=== What you will do ===
The word "white" marks the lines you need; copy each of them from the data.

=== Data to examine ===
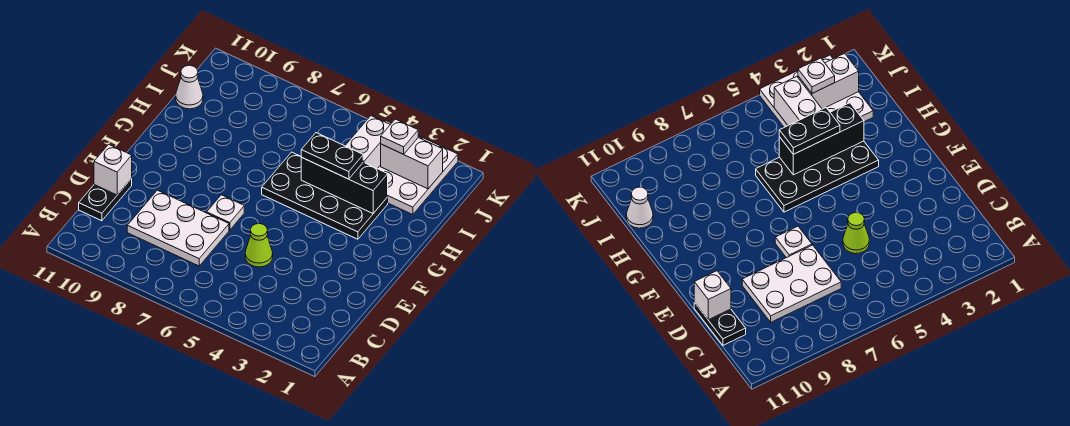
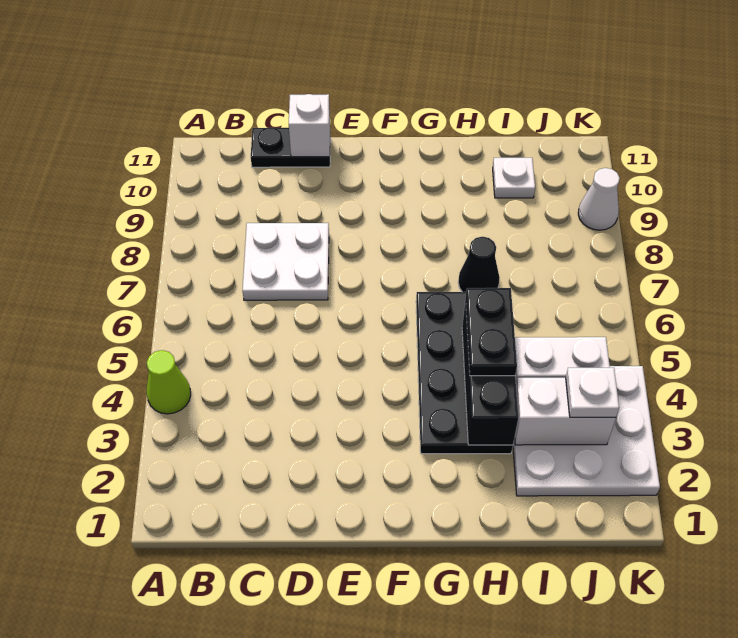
white plate C7:D9 level 1 -> white plate C7:D8 level 1
lime cone D5 level 1 -> lime cone A4 level 1
white plate E7 level 1 -> white plate I10 level 1
none -> black cone H7 level 1
white cone I11 level 1 -> white cone K9 level 1
white brick J2:J3 level 2 -> white brick I3:J3 level 2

=== Written response ===
white plate C7:D9 level 1 -> white plate C7:D8 level 1
white plate E7 level 1 -> white plate I10 level 1
white cone I11 level 1 -> white cone K9 level 1
white brick J2:J3 level 2 -> white brick I3:J3 level 2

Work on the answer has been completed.